● **TASK GOAL**
All lines in the entries below that hold "left" make up the answer.

● **DATA EXCERPTS**
+--
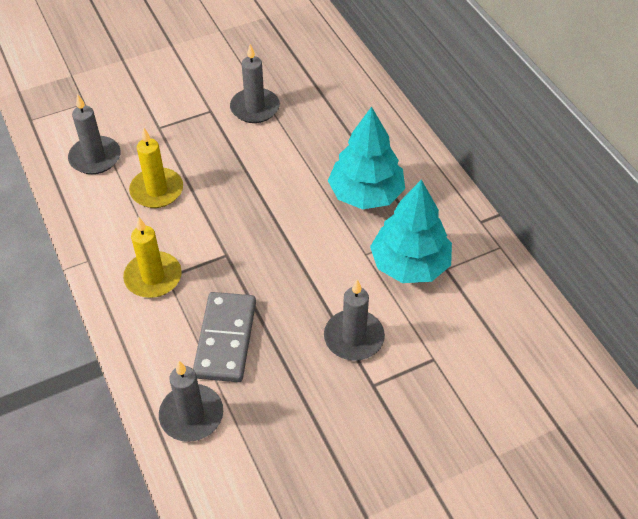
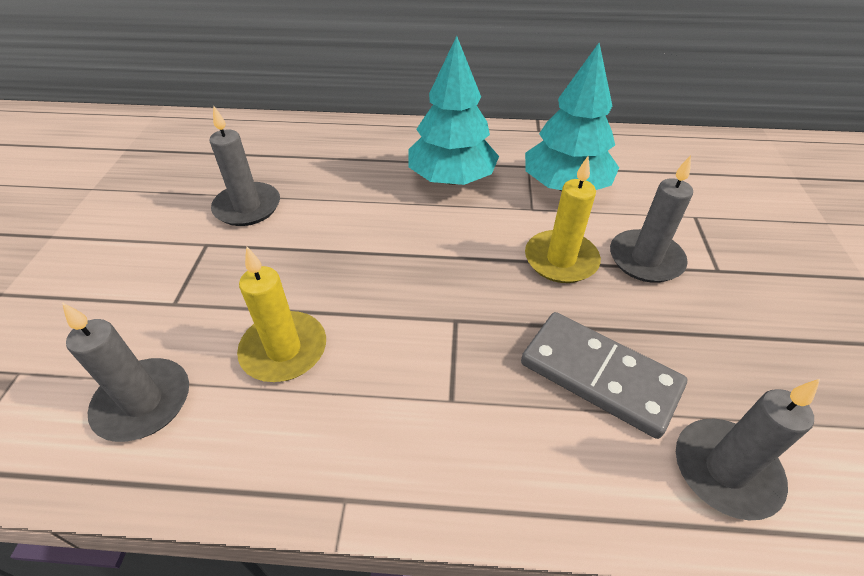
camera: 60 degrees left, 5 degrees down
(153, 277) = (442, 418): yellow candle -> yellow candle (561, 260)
+--
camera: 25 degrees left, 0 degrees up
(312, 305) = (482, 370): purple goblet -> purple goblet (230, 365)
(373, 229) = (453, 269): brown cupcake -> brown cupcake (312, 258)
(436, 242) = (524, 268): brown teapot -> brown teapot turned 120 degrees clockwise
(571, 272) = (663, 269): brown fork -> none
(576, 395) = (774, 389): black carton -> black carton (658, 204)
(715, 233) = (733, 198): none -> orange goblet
+--
● **ANSWER TO THIS PROBLEM**
camera: 60 degrees left, 5 degrees down
camera: 25 degrees left, 0 degrees up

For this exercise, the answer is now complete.